Stored records:

============

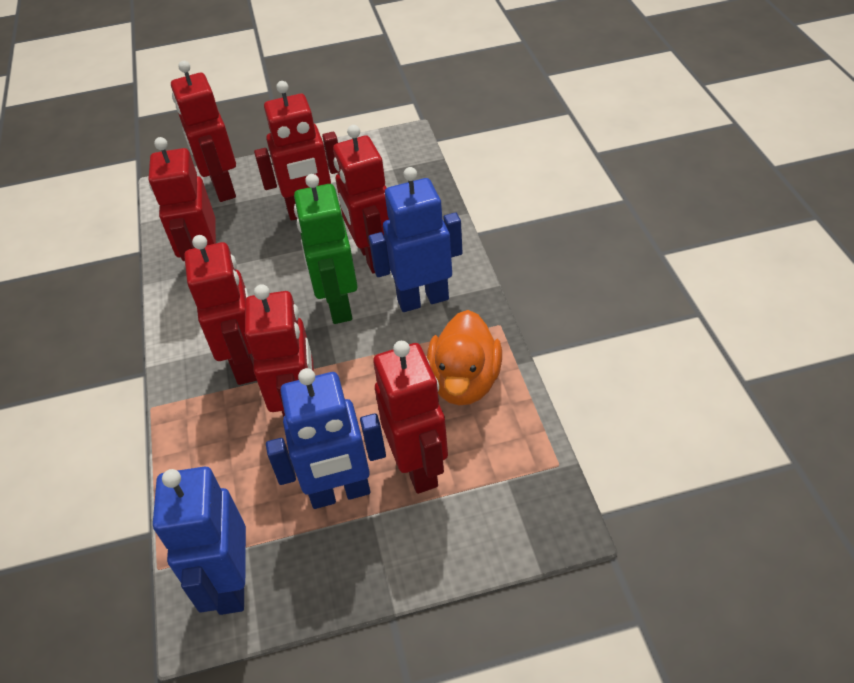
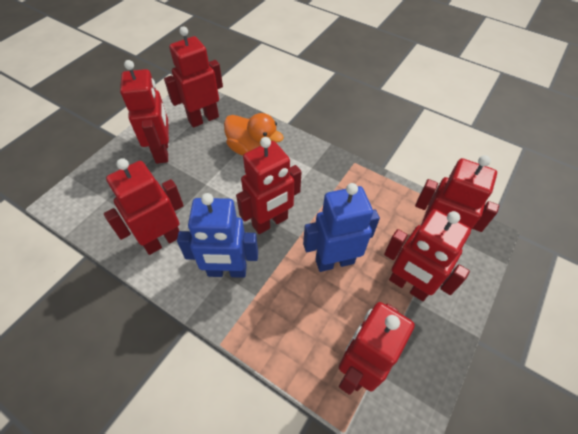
blue robot: 3 -> 2
green robot: 1 -> 0

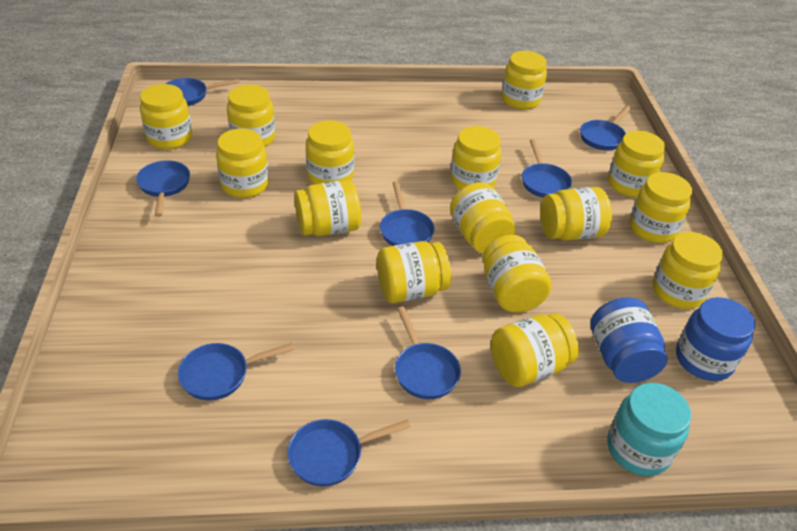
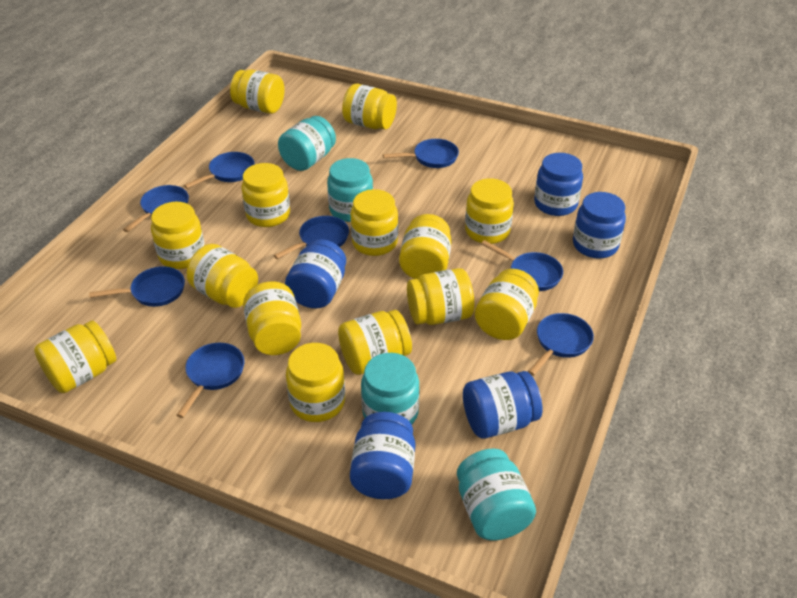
blue jar: 2 -> 5
turquoise jar: 1 -> 4
yellow jar: 15 -> 14

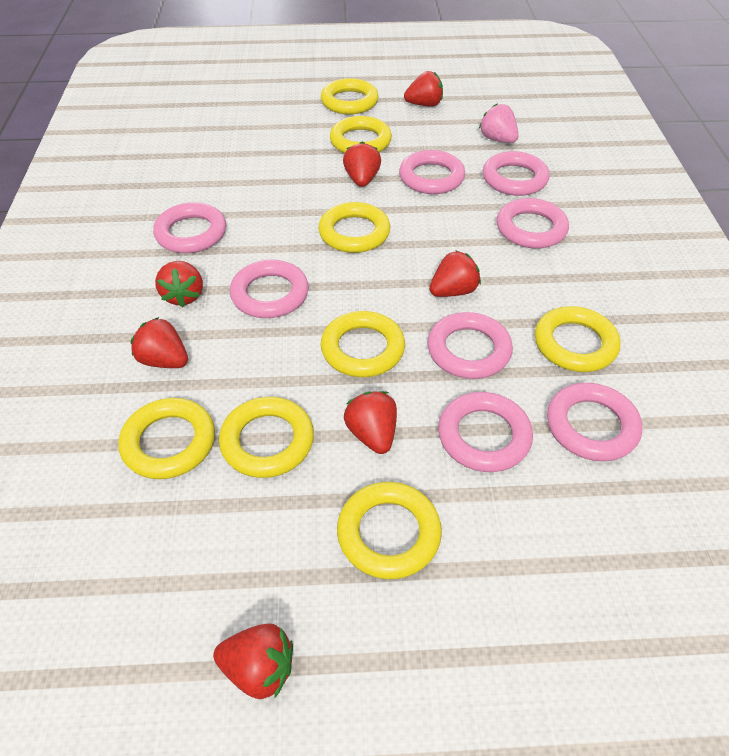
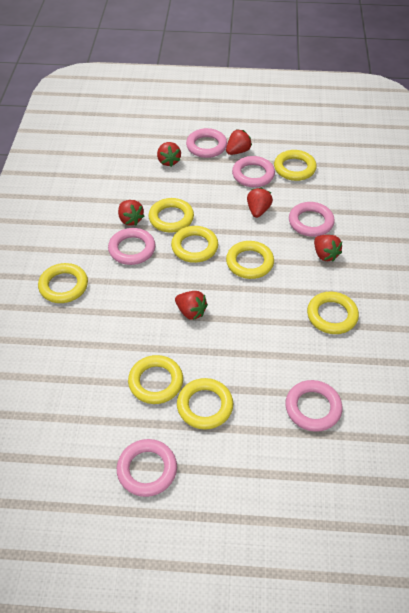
pink ring: 8 -> 6
pink strawberry: 1 -> 0
red strawberry: 7 -> 6

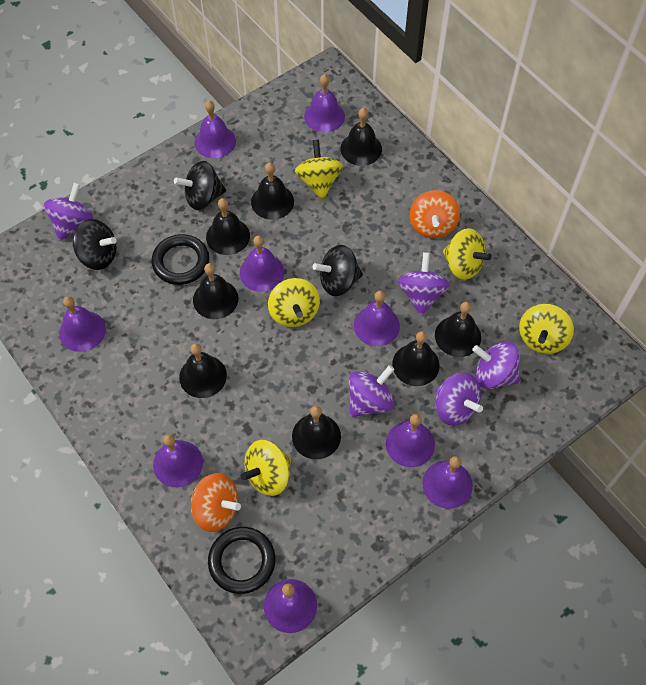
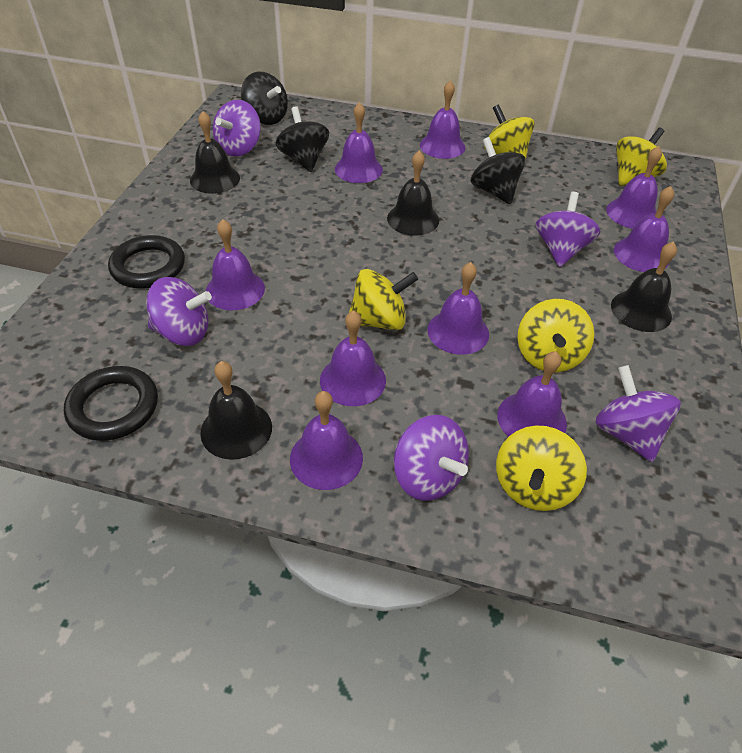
black bell: 8 -> 4
orange spinning top: 2 -> 0

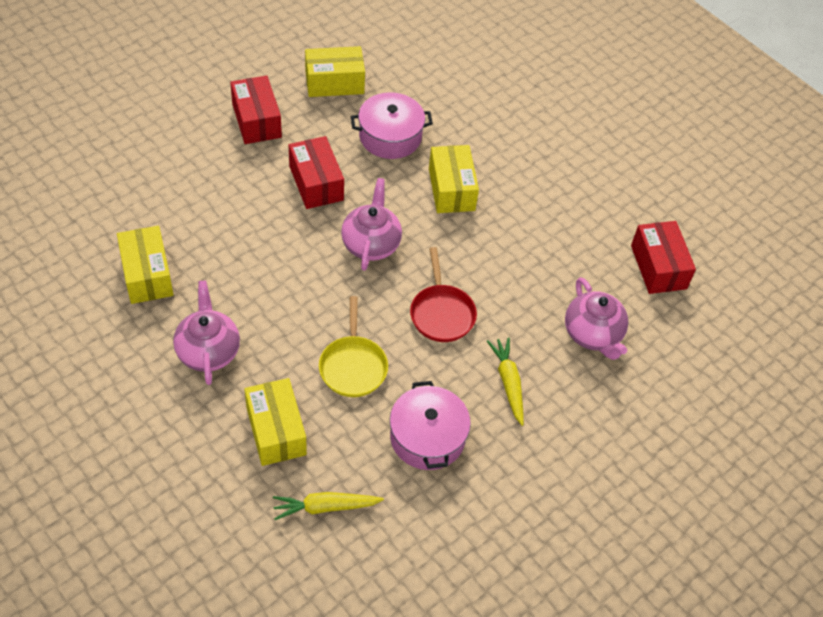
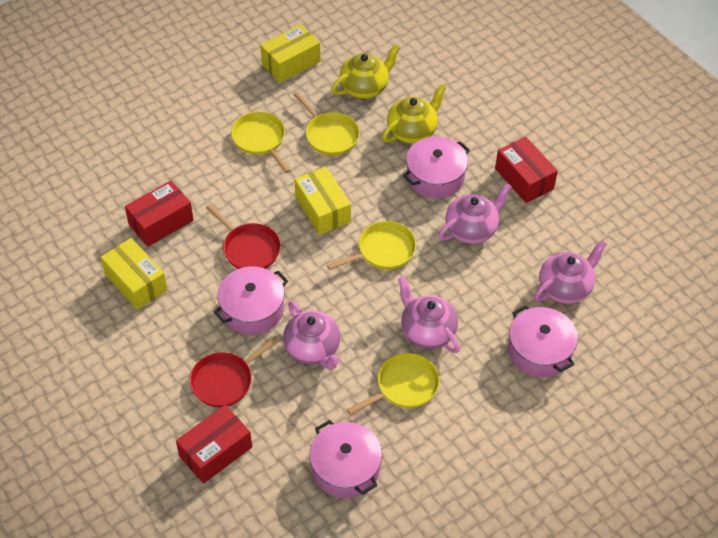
pink pot: 2 -> 4
pink teapot: 3 -> 4
red pan: 1 -> 2
yellow box: 4 -> 3
yellow carrot: 2 -> 0
yellow pan: 1 -> 4
yellow teapot: 0 -> 2

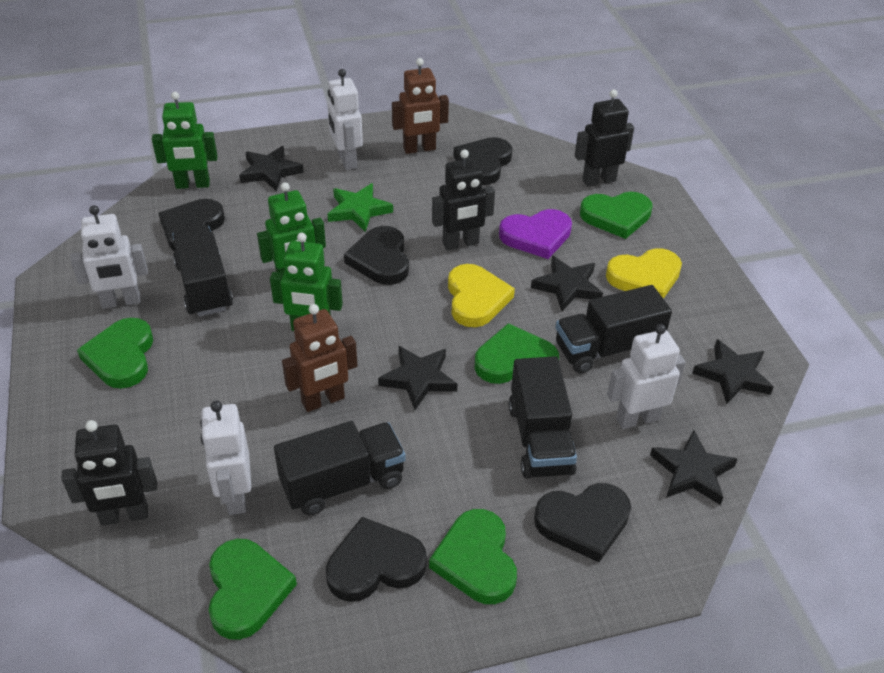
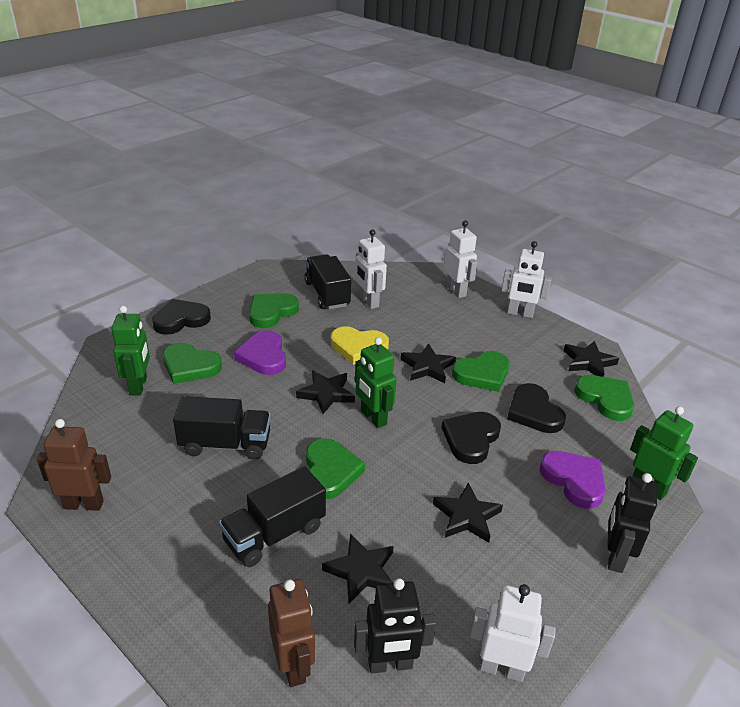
black heart: 5 -> 3
black robot: 3 -> 2
black truck: 4 -> 3
green star: 1 -> 0
purple heart: 1 -> 2
yellow heart: 2 -> 1

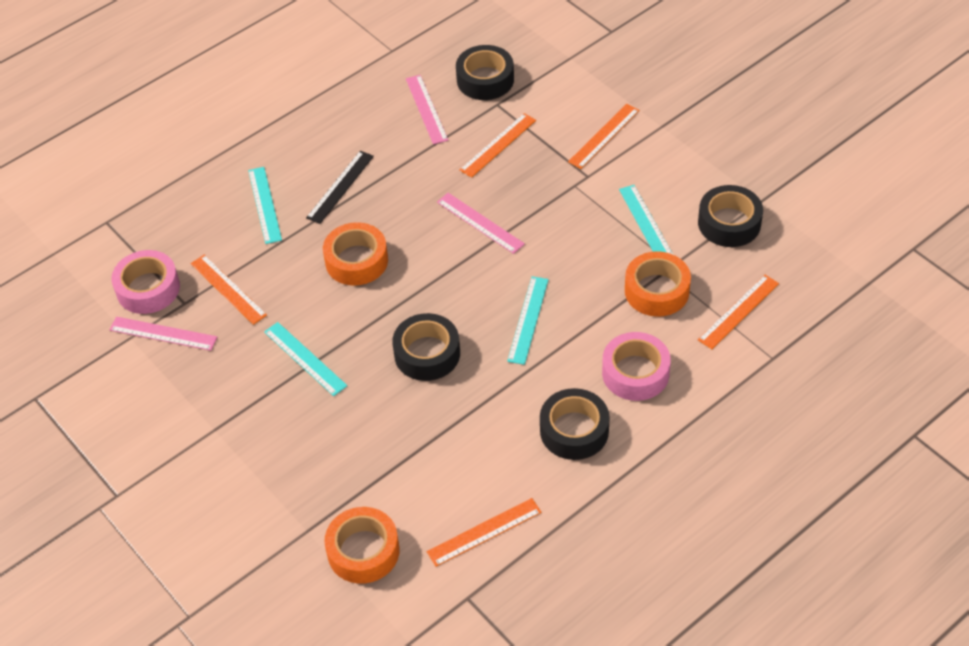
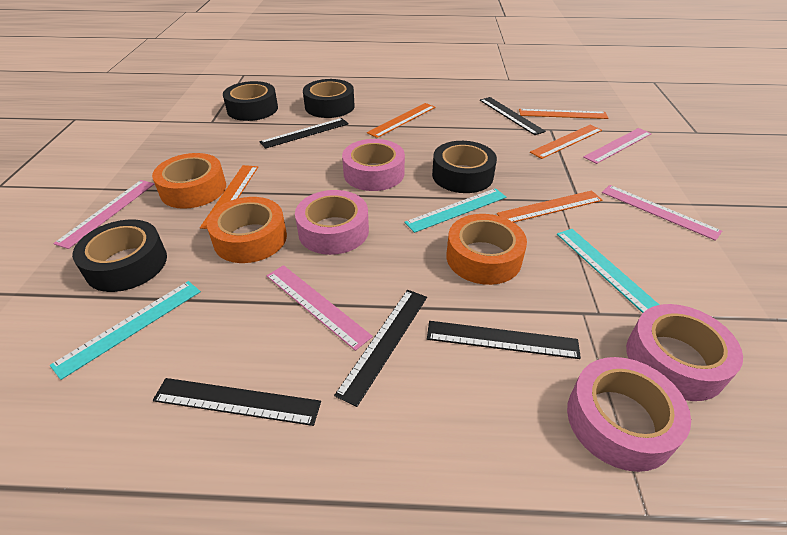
black ruler: 1 -> 5
pink ruler: 3 -> 4
pink tape: 2 -> 4
turquoise ruler: 4 -> 3

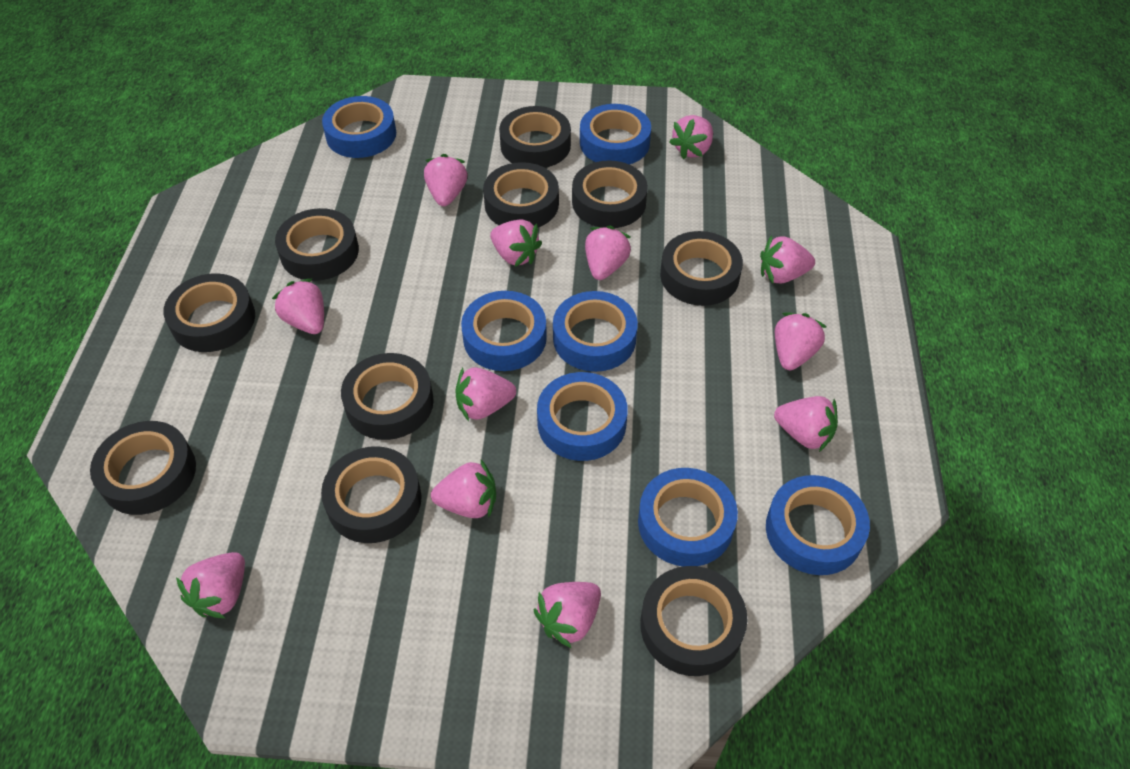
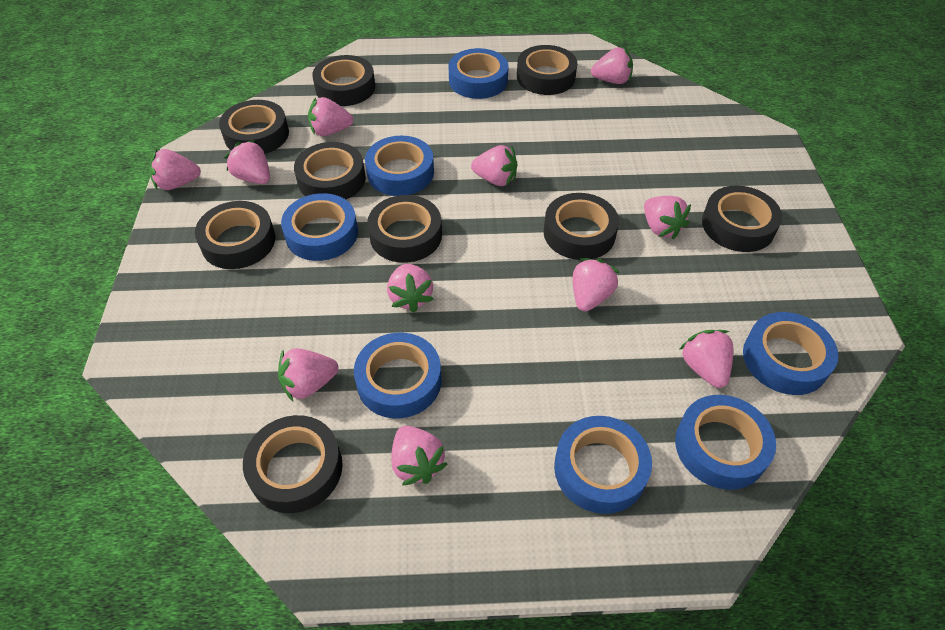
black tape: 10 -> 9
pink strawberry: 12 -> 11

============

Task description: Copy only what lies between the line with "pink ring: 8 -> 6" and the line with "pink tape: 2 -> 4", those two lines included, exactly as given above; pictures stay out.

Response:
pink ring: 8 -> 6
pink strawberry: 1 -> 0
red strawberry: 7 -> 6

black bell: 8 -> 4
orange spinning top: 2 -> 0

pink pot: 2 -> 4
pink teapot: 3 -> 4
red pan: 1 -> 2
yellow box: 4 -> 3
yellow carrot: 2 -> 0
yellow pan: 1 -> 4
yellow teapot: 0 -> 2

black heart: 5 -> 3
black robot: 3 -> 2
black truck: 4 -> 3
green star: 1 -> 0
purple heart: 1 -> 2
yellow heart: 2 -> 1

black ruler: 1 -> 5
pink ruler: 3 -> 4
pink tape: 2 -> 4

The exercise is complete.